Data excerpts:

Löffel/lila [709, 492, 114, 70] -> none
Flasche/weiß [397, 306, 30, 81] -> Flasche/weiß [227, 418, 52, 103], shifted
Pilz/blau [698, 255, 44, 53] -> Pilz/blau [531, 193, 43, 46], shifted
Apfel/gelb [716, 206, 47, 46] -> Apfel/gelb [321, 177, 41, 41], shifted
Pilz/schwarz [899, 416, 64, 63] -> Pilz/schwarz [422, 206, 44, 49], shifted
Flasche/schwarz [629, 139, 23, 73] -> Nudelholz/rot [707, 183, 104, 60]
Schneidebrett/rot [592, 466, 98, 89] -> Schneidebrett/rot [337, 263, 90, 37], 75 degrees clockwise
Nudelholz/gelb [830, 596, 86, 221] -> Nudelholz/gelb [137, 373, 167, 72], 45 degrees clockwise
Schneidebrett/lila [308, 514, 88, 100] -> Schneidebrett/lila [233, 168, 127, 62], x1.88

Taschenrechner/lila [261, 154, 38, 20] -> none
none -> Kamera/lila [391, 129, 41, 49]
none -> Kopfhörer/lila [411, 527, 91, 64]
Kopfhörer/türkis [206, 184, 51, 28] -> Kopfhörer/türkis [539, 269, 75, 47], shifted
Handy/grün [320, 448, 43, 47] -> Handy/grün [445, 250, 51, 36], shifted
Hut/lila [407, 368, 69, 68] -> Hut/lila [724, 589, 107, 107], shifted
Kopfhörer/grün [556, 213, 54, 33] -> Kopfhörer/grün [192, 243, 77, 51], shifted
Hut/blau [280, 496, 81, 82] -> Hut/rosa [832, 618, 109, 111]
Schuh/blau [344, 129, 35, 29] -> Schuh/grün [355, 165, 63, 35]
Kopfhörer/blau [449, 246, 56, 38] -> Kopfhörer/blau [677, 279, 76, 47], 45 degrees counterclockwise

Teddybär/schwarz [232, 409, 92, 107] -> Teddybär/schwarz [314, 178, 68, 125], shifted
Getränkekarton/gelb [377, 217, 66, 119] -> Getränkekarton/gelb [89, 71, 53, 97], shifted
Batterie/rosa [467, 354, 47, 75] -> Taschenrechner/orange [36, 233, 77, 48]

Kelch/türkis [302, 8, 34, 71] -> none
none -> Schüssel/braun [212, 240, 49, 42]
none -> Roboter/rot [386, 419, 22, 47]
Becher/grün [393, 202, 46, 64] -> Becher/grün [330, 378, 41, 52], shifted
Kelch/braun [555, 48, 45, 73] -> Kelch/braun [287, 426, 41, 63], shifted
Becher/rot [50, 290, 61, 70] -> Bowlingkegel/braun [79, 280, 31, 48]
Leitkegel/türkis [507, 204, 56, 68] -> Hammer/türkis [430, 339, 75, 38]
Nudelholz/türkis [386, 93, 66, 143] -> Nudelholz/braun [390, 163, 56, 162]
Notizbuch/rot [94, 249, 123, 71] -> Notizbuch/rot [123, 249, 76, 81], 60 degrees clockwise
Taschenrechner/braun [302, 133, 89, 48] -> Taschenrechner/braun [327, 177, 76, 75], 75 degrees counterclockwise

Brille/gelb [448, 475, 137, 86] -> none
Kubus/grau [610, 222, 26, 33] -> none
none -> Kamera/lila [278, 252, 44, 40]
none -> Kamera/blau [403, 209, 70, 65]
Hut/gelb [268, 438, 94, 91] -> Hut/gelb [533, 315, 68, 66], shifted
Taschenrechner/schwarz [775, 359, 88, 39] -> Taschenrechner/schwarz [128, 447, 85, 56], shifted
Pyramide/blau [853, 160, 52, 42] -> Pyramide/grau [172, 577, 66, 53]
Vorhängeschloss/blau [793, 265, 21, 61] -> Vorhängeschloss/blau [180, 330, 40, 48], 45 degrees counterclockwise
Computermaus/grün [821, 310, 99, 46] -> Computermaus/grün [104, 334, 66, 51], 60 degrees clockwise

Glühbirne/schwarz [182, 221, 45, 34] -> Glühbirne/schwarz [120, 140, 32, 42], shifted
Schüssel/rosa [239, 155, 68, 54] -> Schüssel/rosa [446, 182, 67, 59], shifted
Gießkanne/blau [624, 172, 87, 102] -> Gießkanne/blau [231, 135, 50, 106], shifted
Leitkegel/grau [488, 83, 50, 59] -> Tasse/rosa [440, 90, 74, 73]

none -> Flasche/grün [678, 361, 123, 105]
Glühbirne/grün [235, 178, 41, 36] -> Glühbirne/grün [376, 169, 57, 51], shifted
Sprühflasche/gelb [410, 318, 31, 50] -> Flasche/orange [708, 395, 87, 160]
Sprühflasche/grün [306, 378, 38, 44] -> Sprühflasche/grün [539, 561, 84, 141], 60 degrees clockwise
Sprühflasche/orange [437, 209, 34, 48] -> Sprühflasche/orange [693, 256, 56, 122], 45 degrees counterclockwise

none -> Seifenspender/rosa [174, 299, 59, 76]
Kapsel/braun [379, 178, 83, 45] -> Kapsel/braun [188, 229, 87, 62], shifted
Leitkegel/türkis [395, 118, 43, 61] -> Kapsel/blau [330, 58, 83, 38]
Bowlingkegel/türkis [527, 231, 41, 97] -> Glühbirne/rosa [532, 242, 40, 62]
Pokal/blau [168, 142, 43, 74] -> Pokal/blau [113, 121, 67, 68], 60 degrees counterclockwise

The task:
From the data above, return every line from the line that has "Flasche/weiß [397, 306, 30, 81]" up to and including the line that has "Flasche/schwarz [629, 139, 23, 73]", exactly.

Solution to this problem:
Flasche/weiß [397, 306, 30, 81] -> Flasche/weiß [227, 418, 52, 103], shifted
Pilz/blau [698, 255, 44, 53] -> Pilz/blau [531, 193, 43, 46], shifted
Apfel/gelb [716, 206, 47, 46] -> Apfel/gelb [321, 177, 41, 41], shifted
Pilz/schwarz [899, 416, 64, 63] -> Pilz/schwarz [422, 206, 44, 49], shifted
Flasche/schwarz [629, 139, 23, 73] -> Nudelholz/rot [707, 183, 104, 60]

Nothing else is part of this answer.